'''

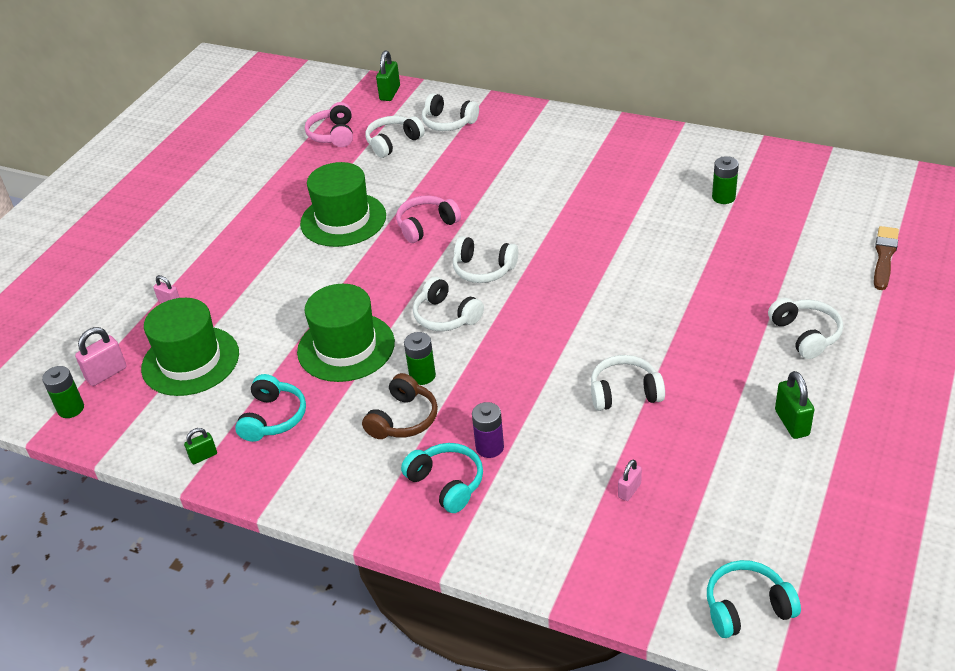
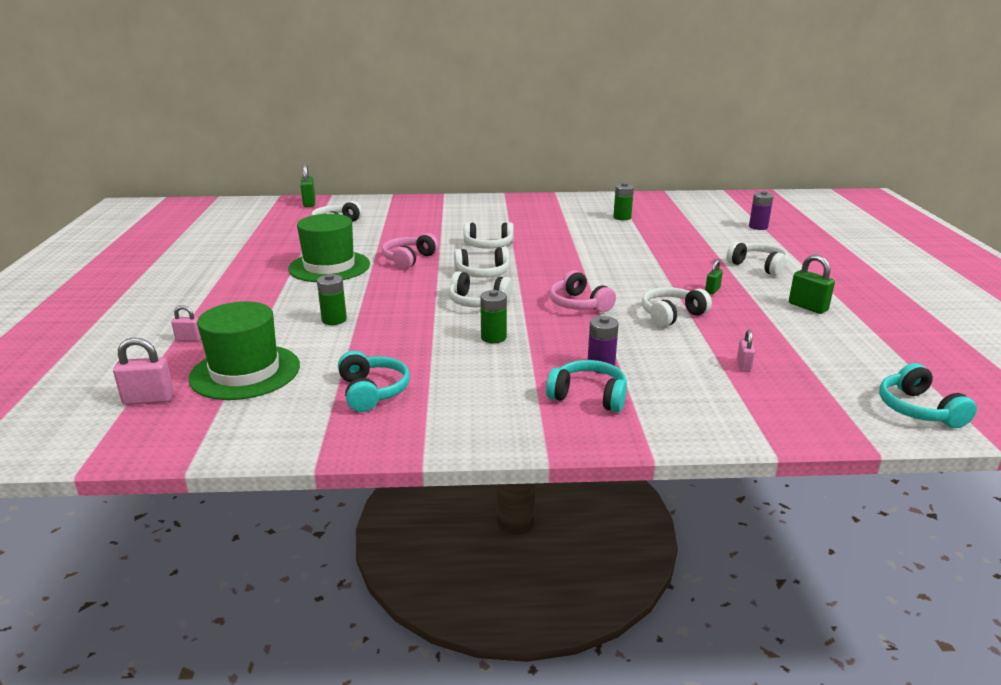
camera: 30 degrees left, 15 degrees down
green battery [42,366,84,418] -> green battery moved to [317,274,347,325]
pink padlock [75,327,127,386] -> pink padlock turned 60 degrees clockwise [113,337,174,405]
green padlock [184,428,217,464] -> green padlock moved to [705,260,723,294]
green hat [297,284,395,382] -> none
pink headphones [305,102,353,147] -> pink headphones moved to [549,270,616,312]
brown headphones [362,373,438,439] -> none
white headphones [422,93,479,131] -> white headphones moved to [464,222,514,249]
turquoise headphones [707,560,801,638] -> turquoise headphones turned 60 degrees counterclockwise [879,363,977,428]
brown brush [874,226,899,290] -> purple battery [749,191,774,230]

'''

### About this exercise
Copy out all lines of the listing above that include "turned".

### Answer to the exercise
pink padlock [75,327,127,386] -> pink padlock turned 60 degrees clockwise [113,337,174,405]
turquoise headphones [707,560,801,638] -> turquoise headphones turned 60 degrees counterclockwise [879,363,977,428]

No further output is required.